TASK INSTRUCTIONS
Skip any pictures. Repeat the data exactly, from its first line through the line that holds "(134, 374) = (454, 187): green", both included.

Scene edit records:
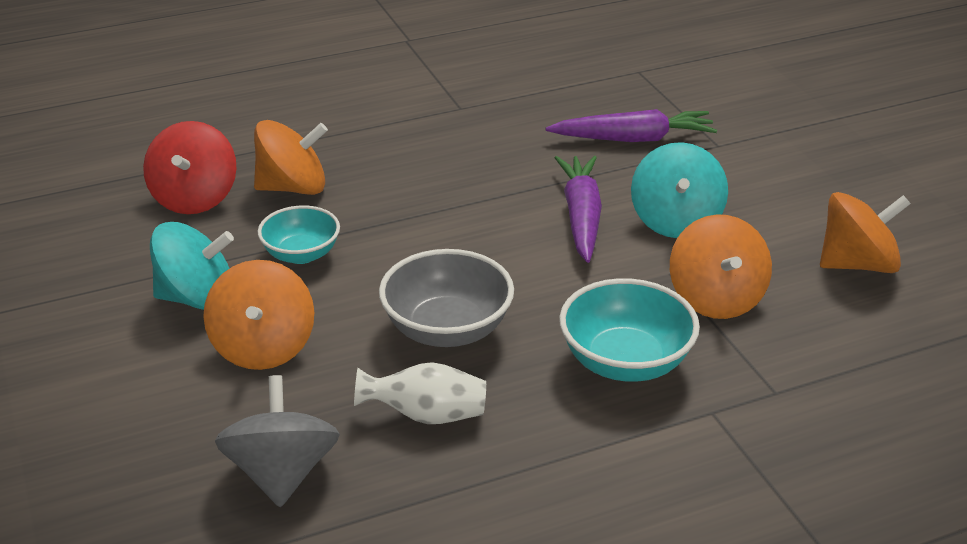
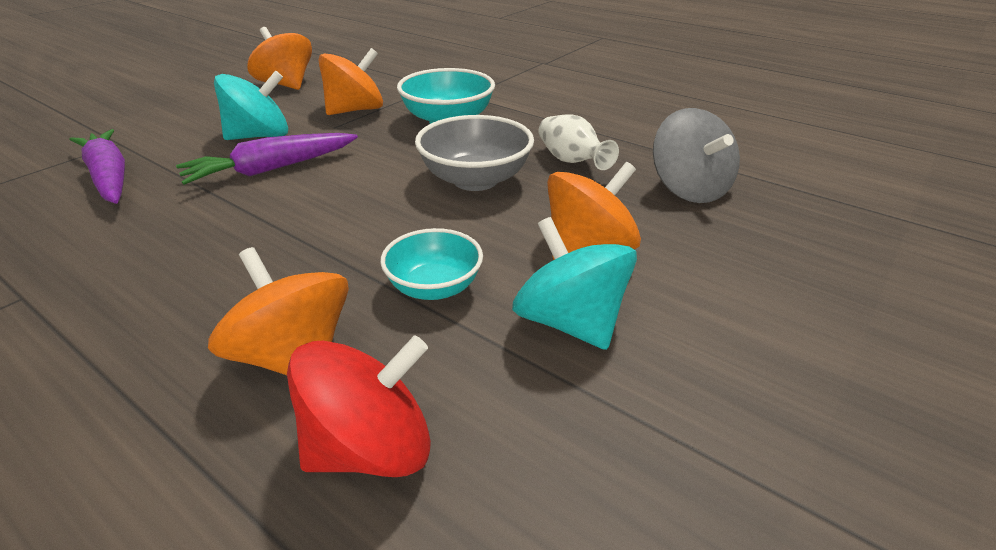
camera: 120 degrees left, 0 degrees up
(282, 473) = (689, 189): grey spinning top -> grey spinning top turned 75 degrees counterclockwise

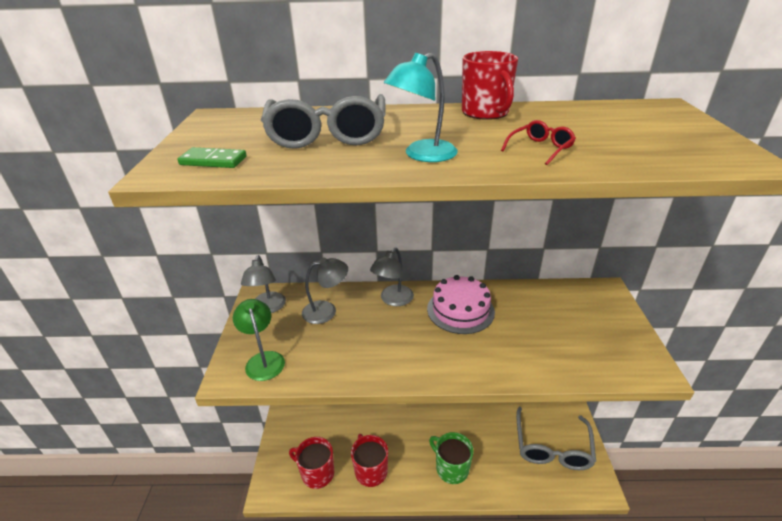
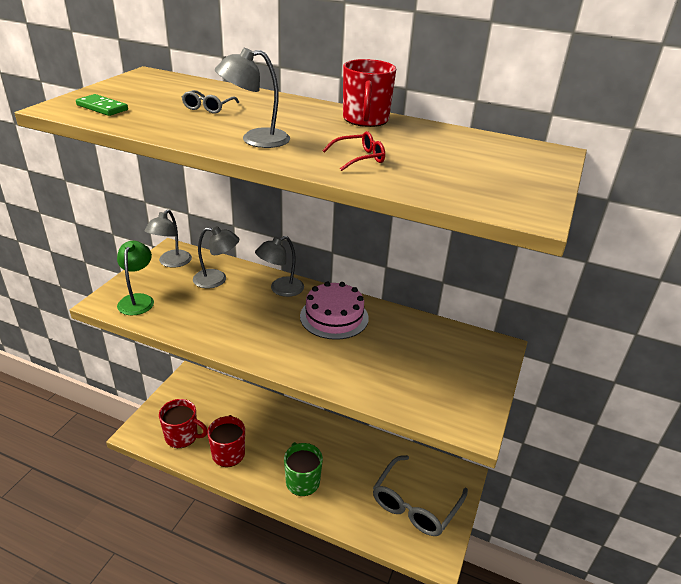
camera: 20 degrees right, 0 degrees up
(317, 473) = (182, 436): red mug -> red mug turned 150 degrees clockwise
(327, 134) = (208, 107): grey glasses -> grey glasses, size x0.44
(422, 155) = (255, 139): turquoise lamp -> grey lamp

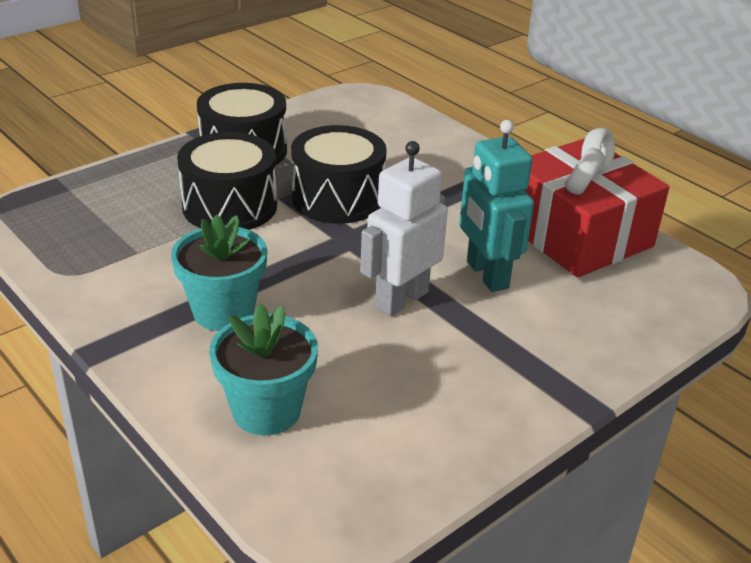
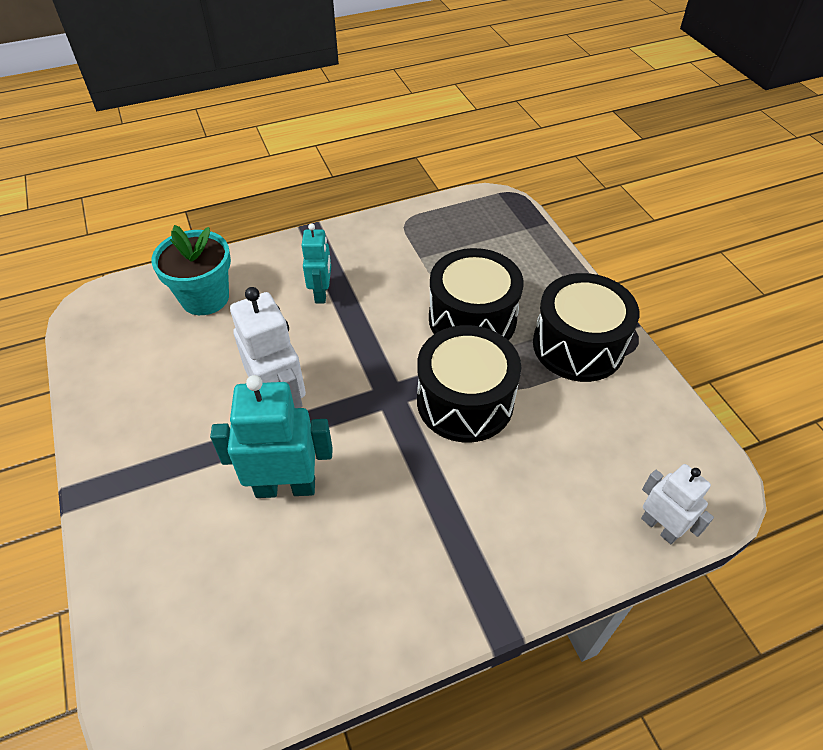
camera: 110 degrees right, 15 degrees up
(223, 312) = (321, 293): turquoise flower pot -> turquoise robot
(406, 113) = (660, 527): none -> white robot
(577, 234) = (317, 616): red gift -> none

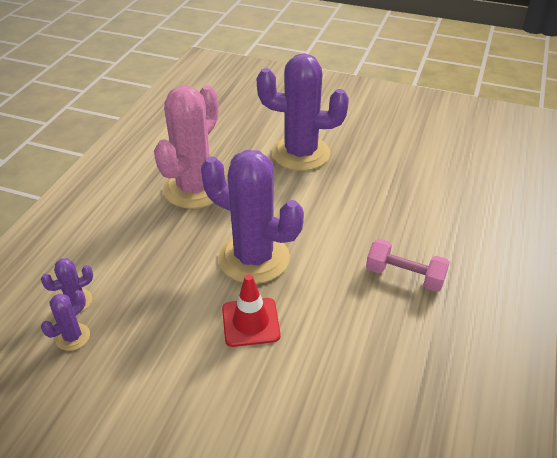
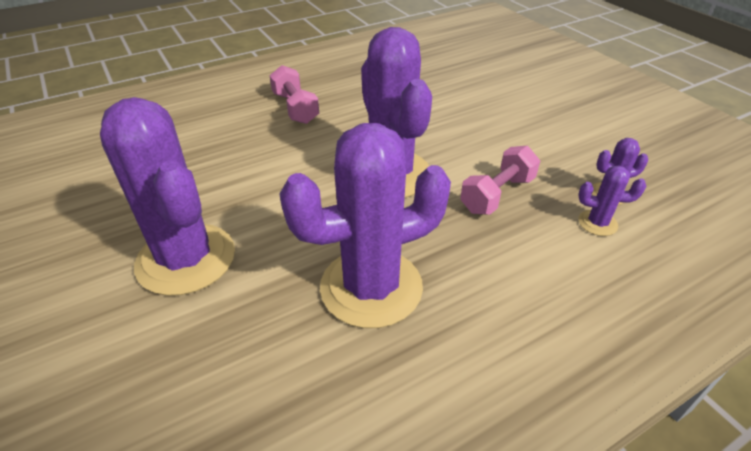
camera: 140 degrees left, 0 degrees up
(163, 285) = (497, 195): none -> pink dumbbell
(194, 189) = (371, 287): pink cactus -> purple cactus
(250, 322) = (443, 136): red traffic cone -> none

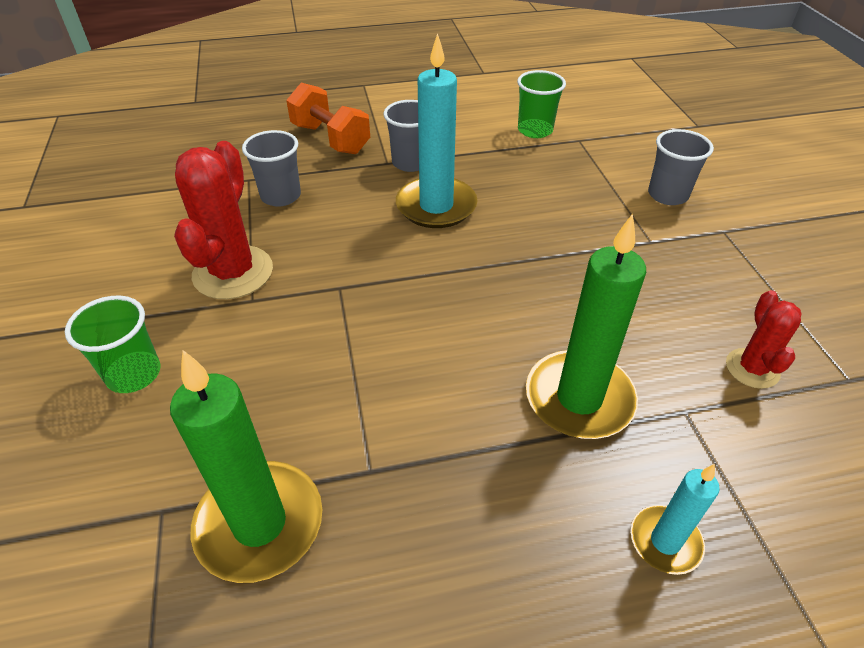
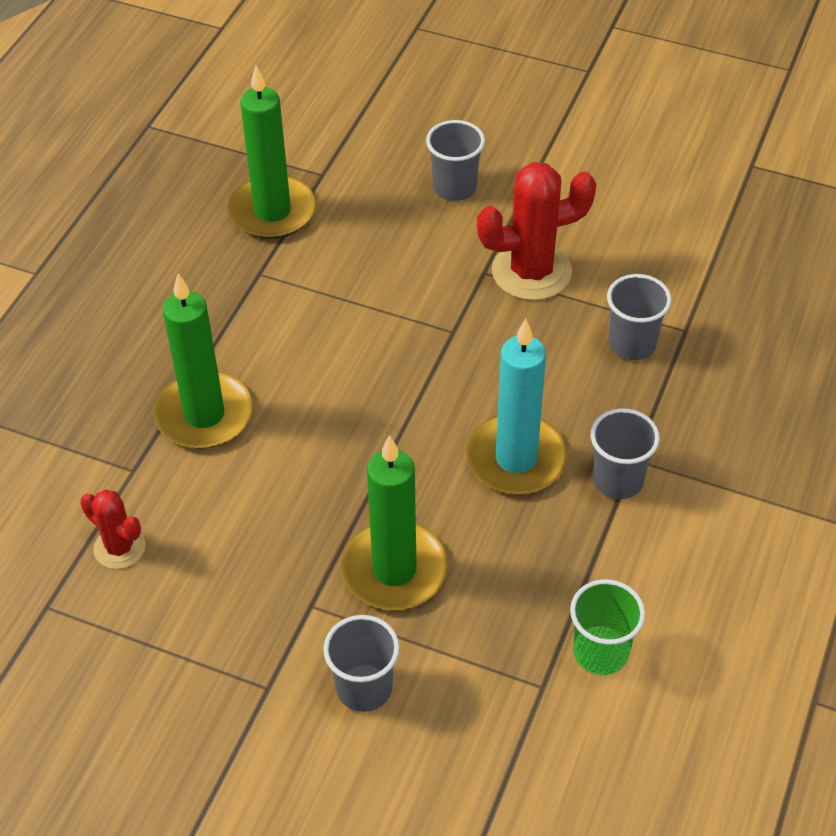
camera: 125 degrees right, 5 degrees up
(134, 374) = (454, 187): green cup -> grey cup
(233, 272) = (531, 272): red cactus -> red cactus turned 60 degrees counterclockwise
(330, 139) = (726, 431): orange dumbbell -> none
(581, 219) = (394, 570): none -> green candle
(665, 541) = (75, 385): turquoise candle -> none

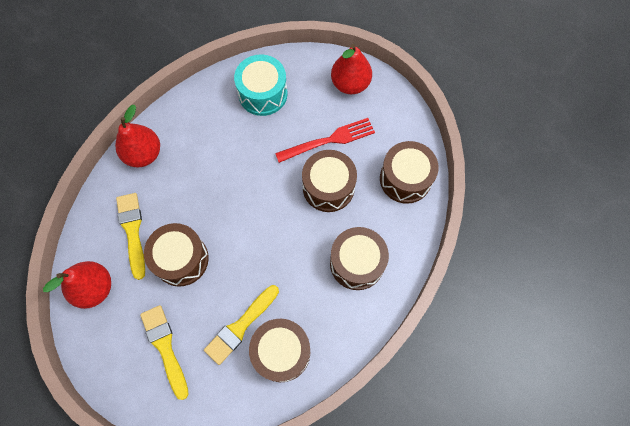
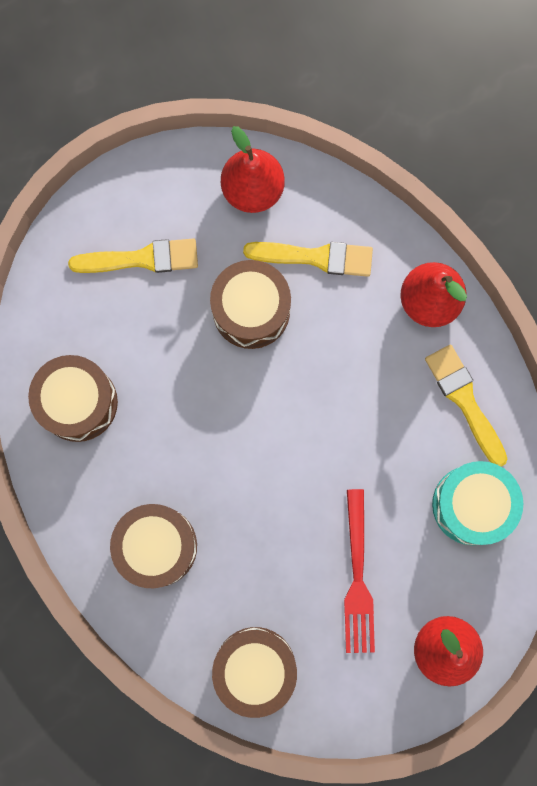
camera: 110 degrees right, 10 degrees up
(240, 326) = (131, 361): yellow brush -> yellow brush (464, 400)
(328, 187) = (283, 548): brown drum -> none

THE COMPLETED TASK
camera: 120 degrees left, 0 degrees up
(282, 473) = (689, 189): grey spinning top -> grey spinning top turned 75 degrees counterclockwise

camera: 20 degrees right, 0 degrees up
(317, 473) = (182, 436): red mug -> red mug turned 150 degrees clockwise
(327, 134) = (208, 107): grey glasses -> grey glasses, size x0.44
(422, 155) = (255, 139): turquoise lamp -> grey lamp

camera: 110 degrees right, 15 degrees up
(223, 312) = (321, 293): turquoise flower pot -> turquoise robot
(406, 113) = (660, 527): none -> white robot
(577, 234) = (317, 616): red gift -> none

camera: 140 degrees left, 0 degrees up
(163, 285) = (497, 195): none -> pink dumbbell
(194, 189) = (371, 287): pink cactus -> purple cactus
(250, 322) = (443, 136): red traffic cone -> none

camera: 125 degrees right, 5 degrees up
(134, 374) = (454, 187): green cup -> grey cup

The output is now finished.